======== DATA TO EXAMINE

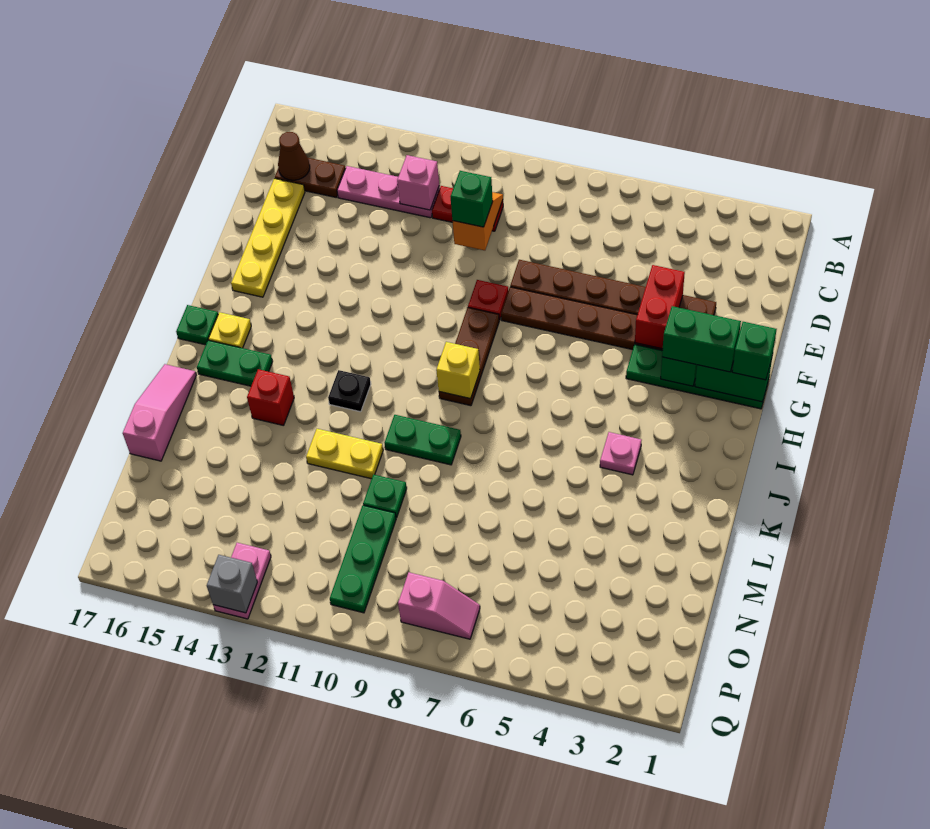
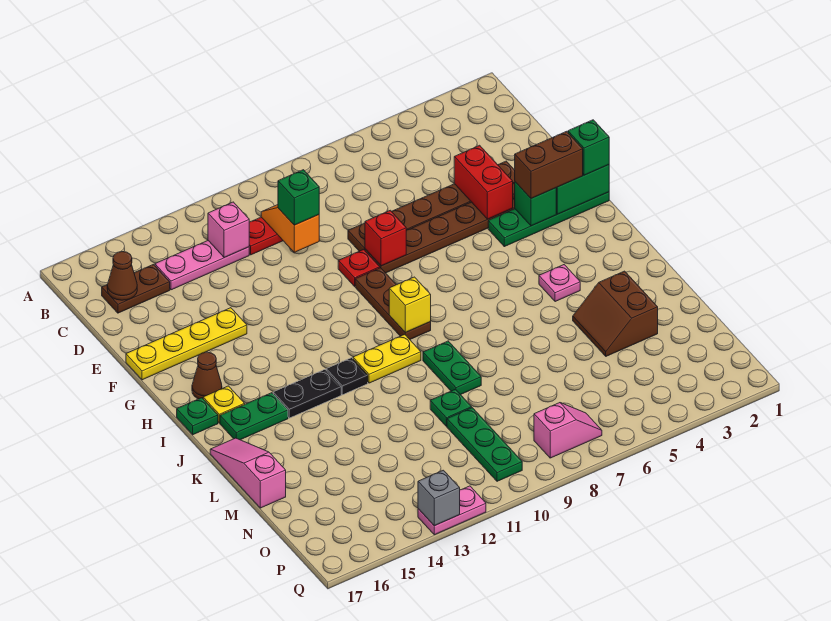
yellow plate D16:G16 level 1 -> yellow plate F14:F17 level 1
green brick G2:G3 level 3 -> brown brick G2:G3 level 3
none -> brown cone H16 level 1
none -> black plate J13:J14 level 1
green plate K9:K10 level 1 -> green plate K9:L9 level 1
red brick K14 level 1 -> red brick F8 level 2
none -> brown slope L3:M4 level 1 top 3
yellow plate L11:L12 level 1 -> yellow plate J10:J11 level 1
pink plate P13:Q13 level 1 -> pink plate Q12:Q13 level 1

================

What you return must match, line for line, the data from the line containing "red brick K14 level 1 -> red brick F8 level 2" to its end, both ends included.

red brick K14 level 1 -> red brick F8 level 2
none -> brown slope L3:M4 level 1 top 3
yellow plate L11:L12 level 1 -> yellow plate J10:J11 level 1
pink plate P13:Q13 level 1 -> pink plate Q12:Q13 level 1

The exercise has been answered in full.